▶ [WHAT IS EXPECTED]: All lines ahead of the one containing "C4: 2200uF (plus" are to be left out; that line and each one after it, through the end of the records below, are to be duplicated exactly.

▶ [RECORDS SUPPLIED]:

'''

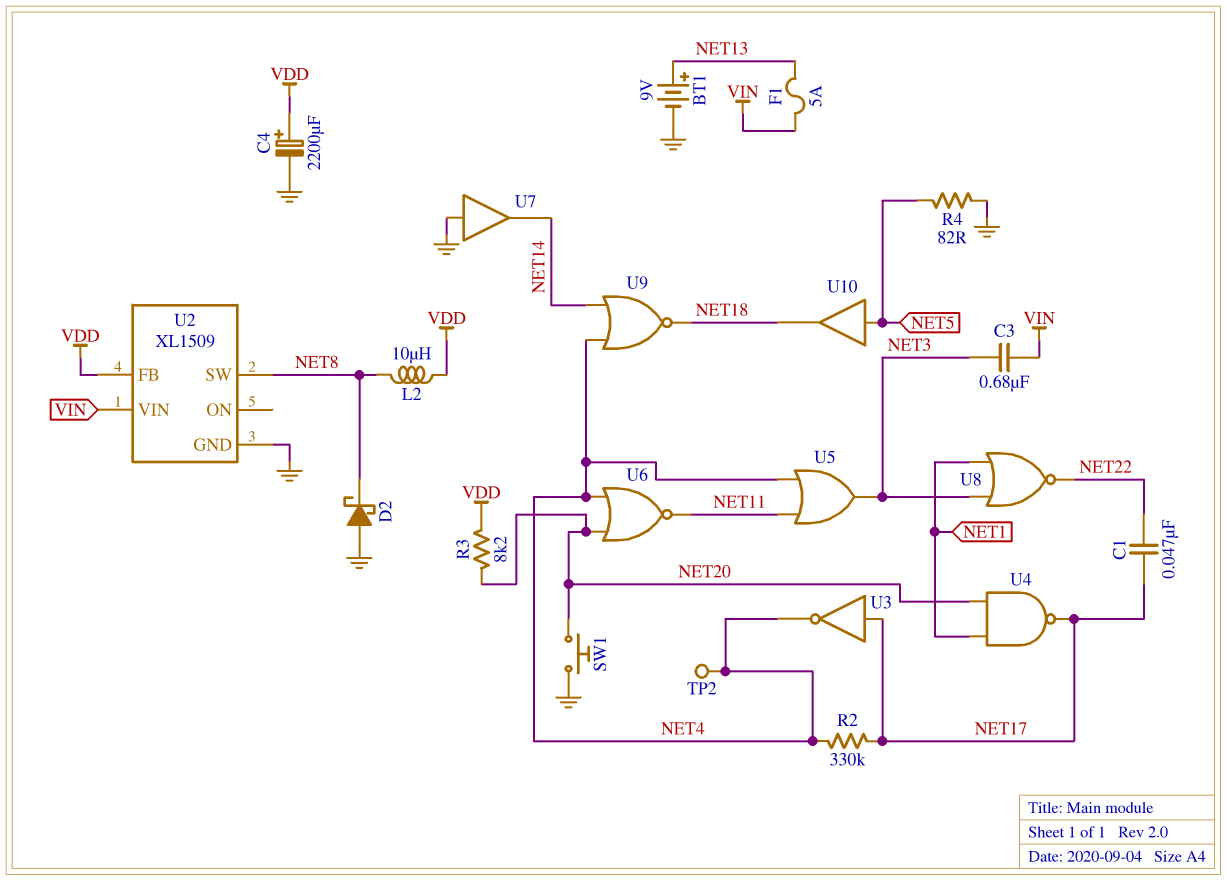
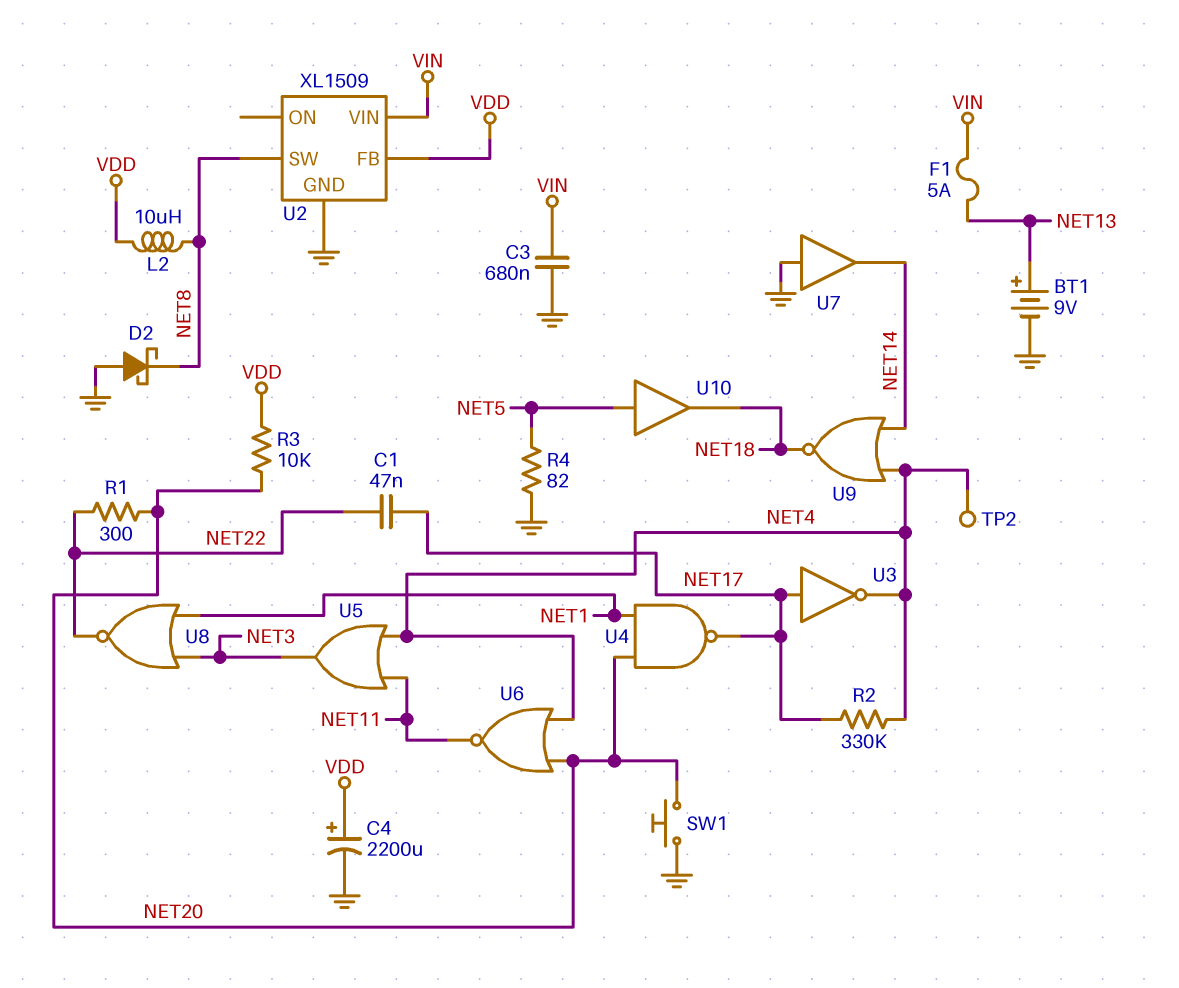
C3: 680nF (NET3, VIN) -> 680nF (GND, VIN)
R1: none -> 300 (NET20, NET22)
R3: 8.2k (NET20, VDD) -> 10k (NET20, VDD)

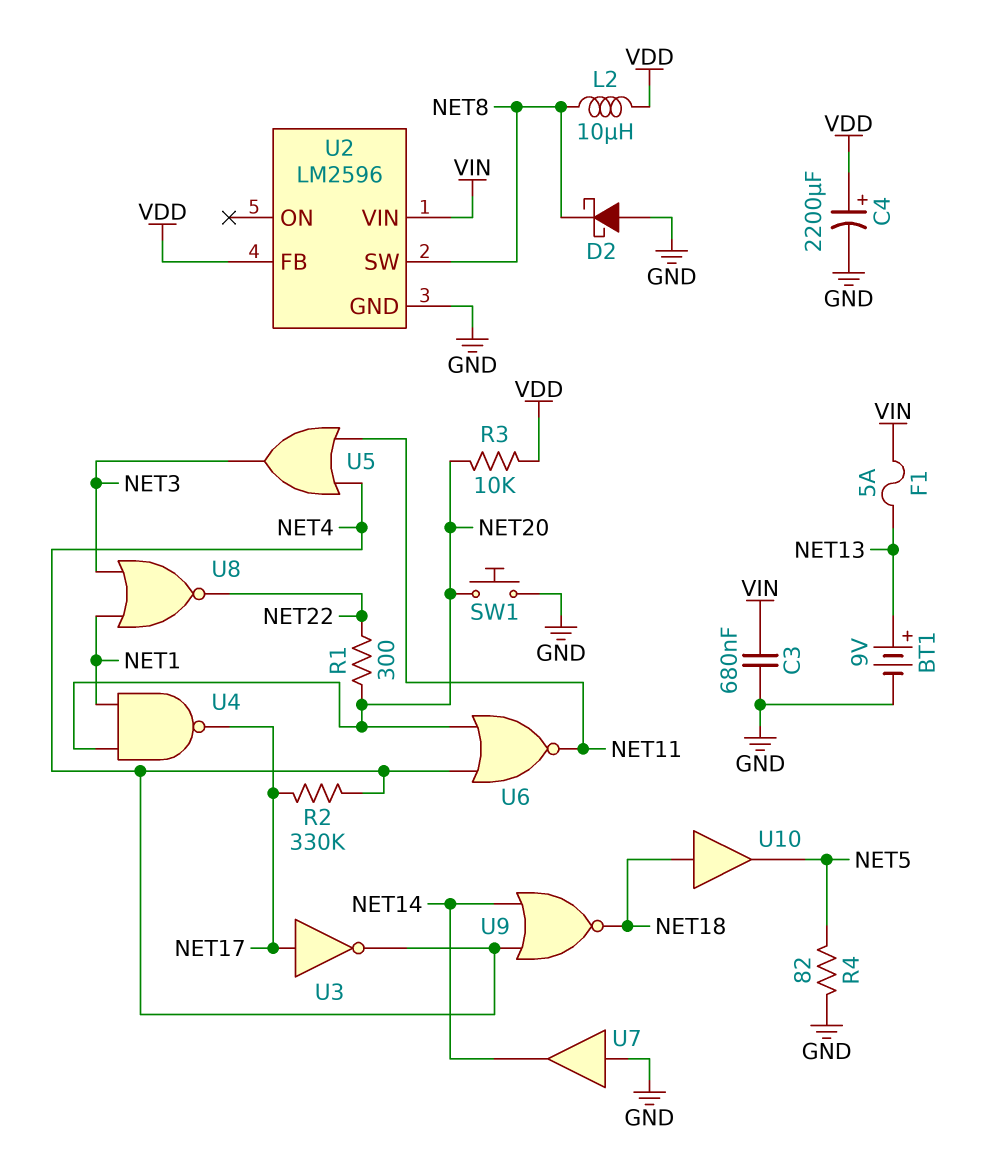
C1: 47nF (NET17, NET22) -> none
TP2: test point (NET4) -> none
U2: XL1509 -> LM2596
U10: buffer (in NET5, out NET18) -> buffer (in NET18, out NET5)

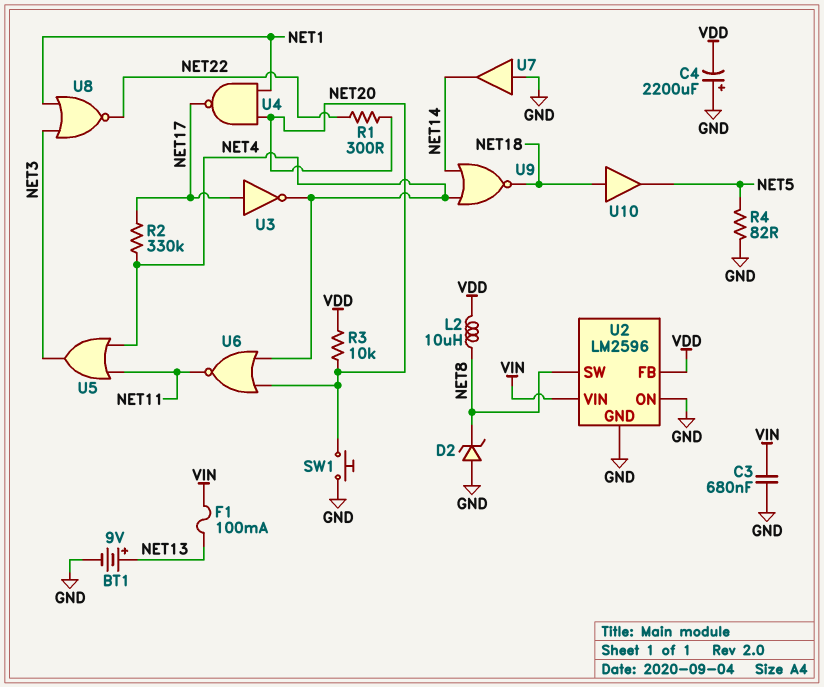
C4: 2200uF (plus VDD, minus GND) -> 2200uF (plus GND, minus VDD)
D2: schottky (A GND, K NET8) -> zener (A GND, K NET8)
F1: 5A (NET13, VIN) -> 100mA (NET13, VIN)
U2 pin ON: none -> GND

'''

▶ [WRITTEN REPLY]:
C4: 2200uF (plus VDD, minus GND) -> 2200uF (plus GND, minus VDD)
D2: schottky (A GND, K NET8) -> zener (A GND, K NET8)
F1: 5A (NET13, VIN) -> 100mA (NET13, VIN)
U2 pin ON: none -> GND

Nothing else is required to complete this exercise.